Work task
Copy, word for word, the lines of the entries below between the one with "purple diamond: (190, 597)" and the one with "red hexagon: (95, 723) -> (169, 791), moved", inclusive, and leave out everything else.

Source data
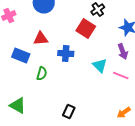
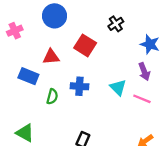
red square: (86, 28) -> (85, 45), moved
blue cross: (66, 53) -> (79, 86), moved

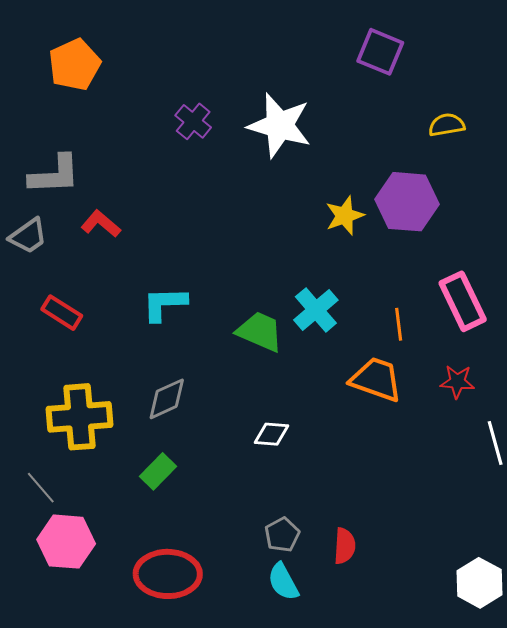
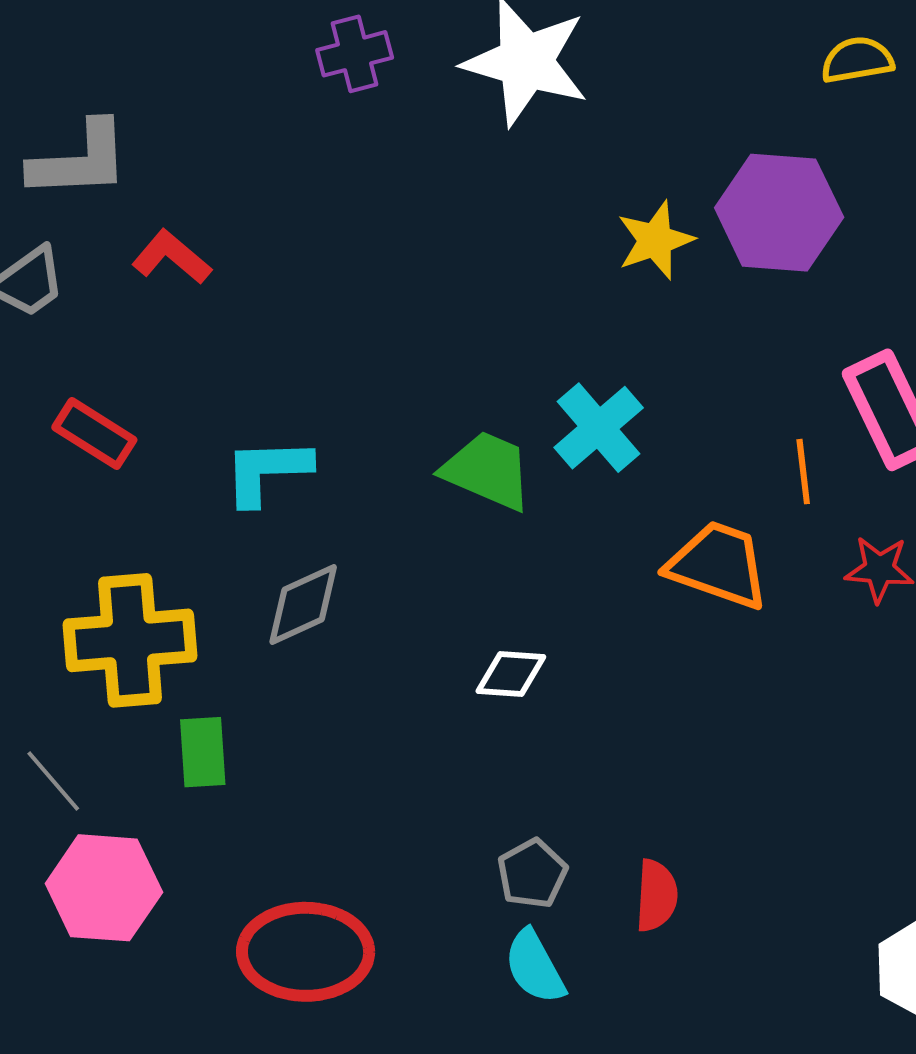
purple cross: (193, 121) -> (355, 54), turned 36
cyan L-shape: (164, 304) -> (267, 471), moved
orange line: (399, 324) -> (803, 472), moved
green rectangle: (158, 471) -> (203, 752), moved, turned -48

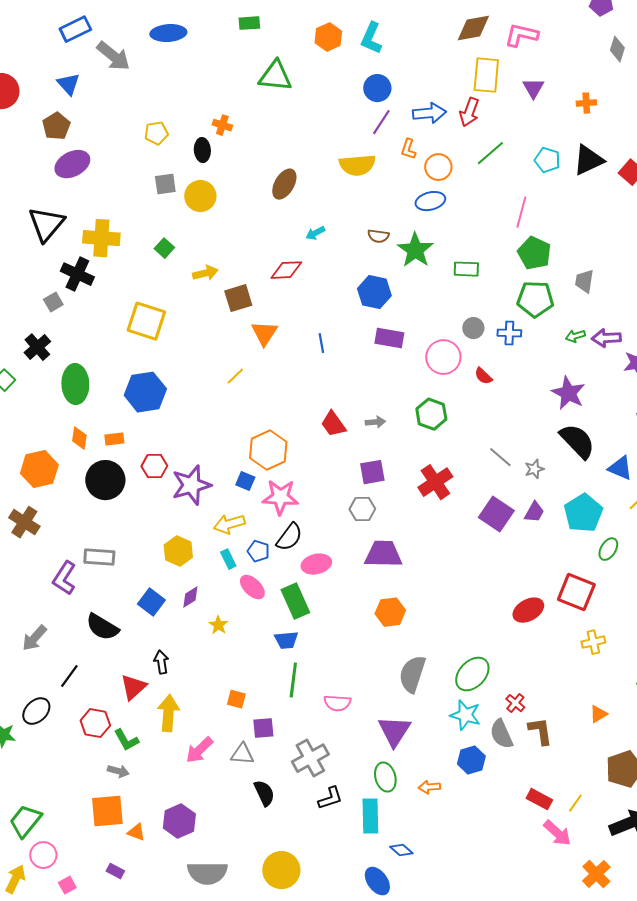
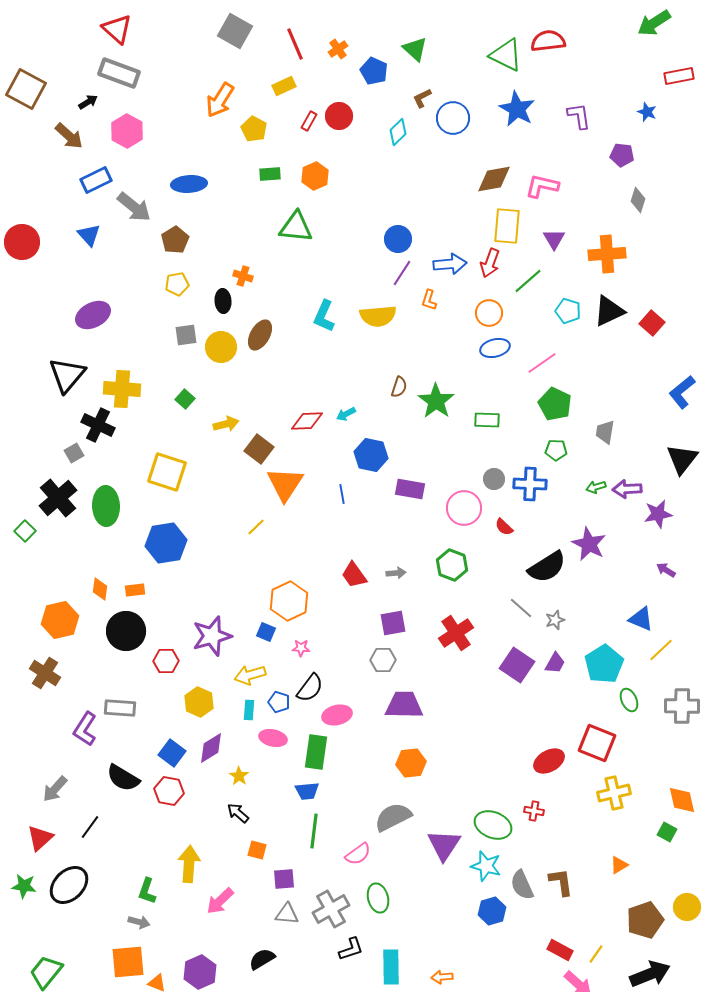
orange hexagon: (328, 37) -> (315, 176), moved
cyan L-shape: (371, 38) -> (324, 316), moved
orange cross: (586, 103) -> (607, 254), size x1.8
brown pentagon: (56, 126) -> (175, 240), moved
green line: (490, 153) -> (528, 281), moved
orange circle: (438, 167) -> (489, 313), moved
brown ellipse: (284, 184) -> (260, 335), moved
blue ellipse: (430, 201) -> (495, 348), moved
pink line: (521, 212) -> (542, 363), turned 40
cyan arrow: (315, 233) -> (346, 414), moved
brown semicircle: (378, 236) -> (399, 387), turned -80
blue hexagon: (374, 292) -> (371, 455), moved
brown square: (238, 298) -> (259, 449), turned -36
green pentagon: (535, 299) -> (556, 450), size x0.6
orange triangle: (264, 333) -> (285, 484), size x1.4
blue cross: (509, 333) -> (530, 484), size x1.4
black cross: (37, 347) -> (58, 498), size x1.4
green ellipse: (75, 384) -> (106, 506), moved
black semicircle: (577, 441) -> (547, 567), moved, turned 102
red hexagon: (154, 466) -> (166, 661), moved
pink star: (280, 497) -> (301, 648), size x0.5
green ellipse: (608, 549) -> (629, 700), turned -55
cyan rectangle: (228, 559) -> (249, 710), turned 30
pink ellipse: (252, 587) -> (273, 738), turned -32
purple diamond: (190, 597) -> (211, 748), size x1.4
green rectangle: (295, 601) -> (316, 752), turned 32
yellow cross: (593, 642) -> (614, 793), size x1.4
black arrow: (161, 662) -> (238, 813), moved, turned -40
gray semicircle: (412, 674) -> (393, 817), moved, turned 45
green ellipse: (472, 674) -> (493, 825), turned 69
red triangle: (133, 687) -> (40, 838), moved
pink semicircle: (337, 703) -> (358, 854), turned -40
red cross: (515, 703) -> (534, 811), moved, turned -30
black ellipse: (36, 711) -> (69, 885), moved, size x1.4
red hexagon: (95, 723) -> (169, 791), moved
purple triangle: (394, 731) -> (444, 845), moved
green L-shape: (126, 740) -> (147, 891), turned 48
gray triangle: (242, 754) -> (287, 914), moved
green ellipse: (385, 777) -> (378, 898), moved
orange arrow: (429, 787) -> (442, 977), moved
black semicircle: (264, 793) -> (262, 959), moved, turned -96

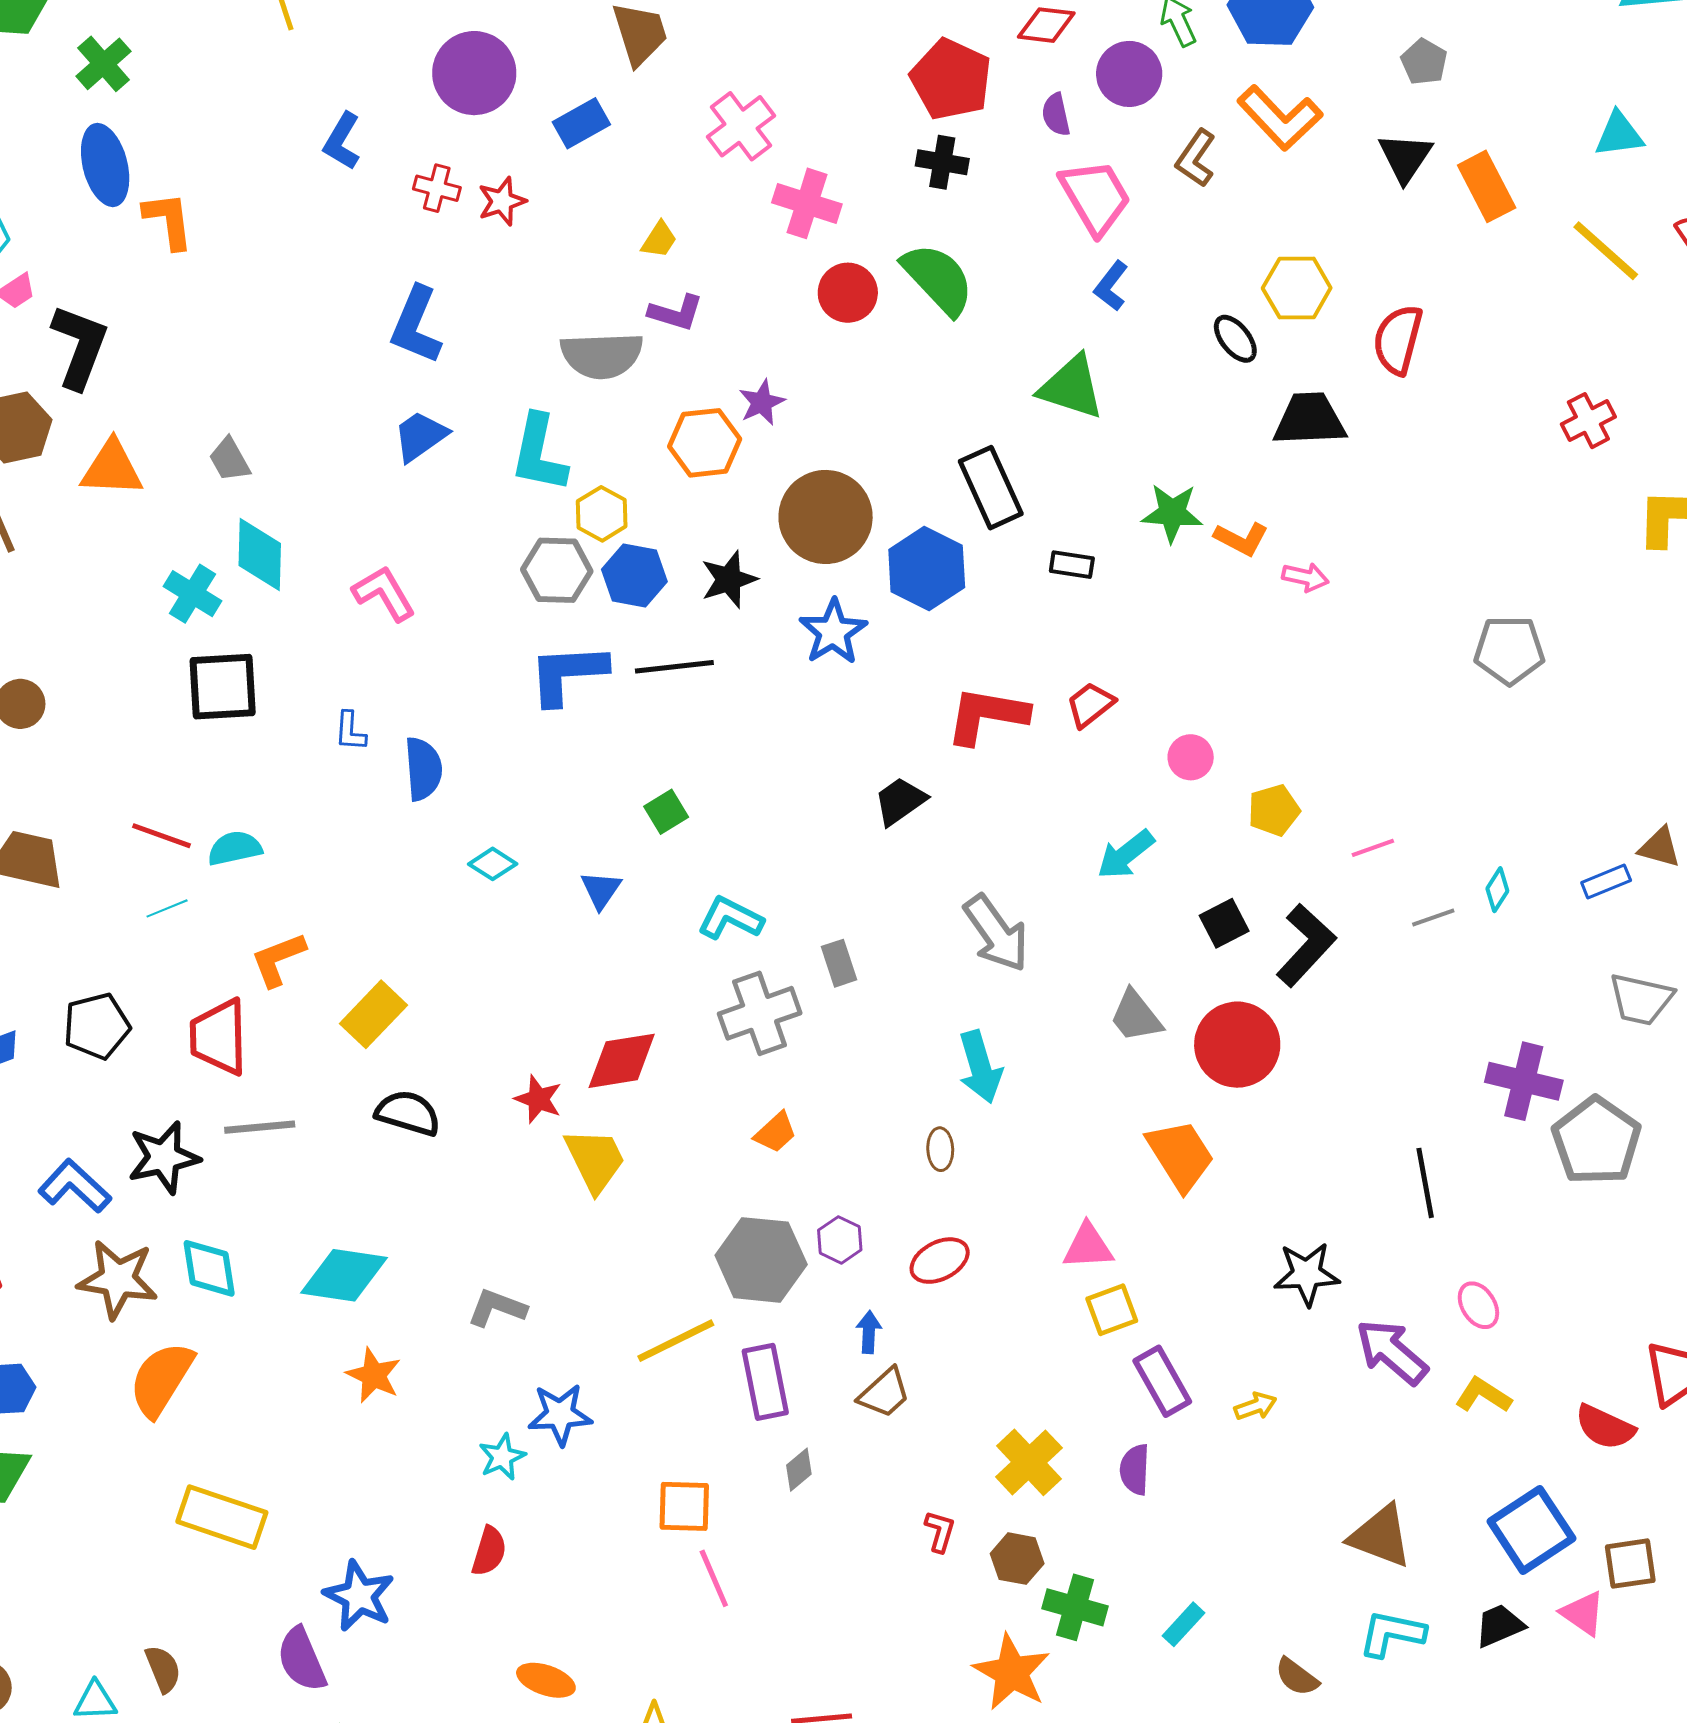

Answer box
purple diamond: (190, 597) -> (211, 748), size x1.4
green rectangle: (295, 601) -> (316, 752), turned 32
yellow cross: (593, 642) -> (614, 793), size x1.4
black arrow: (161, 662) -> (238, 813), moved, turned -40
gray semicircle: (412, 674) -> (393, 817), moved, turned 45
green ellipse: (472, 674) -> (493, 825), turned 69
red triangle: (133, 687) -> (40, 838), moved
pink semicircle: (337, 703) -> (358, 854), turned -40
red cross: (515, 703) -> (534, 811), moved, turned -30
black ellipse: (36, 711) -> (69, 885), moved, size x1.4
red hexagon: (95, 723) -> (169, 791), moved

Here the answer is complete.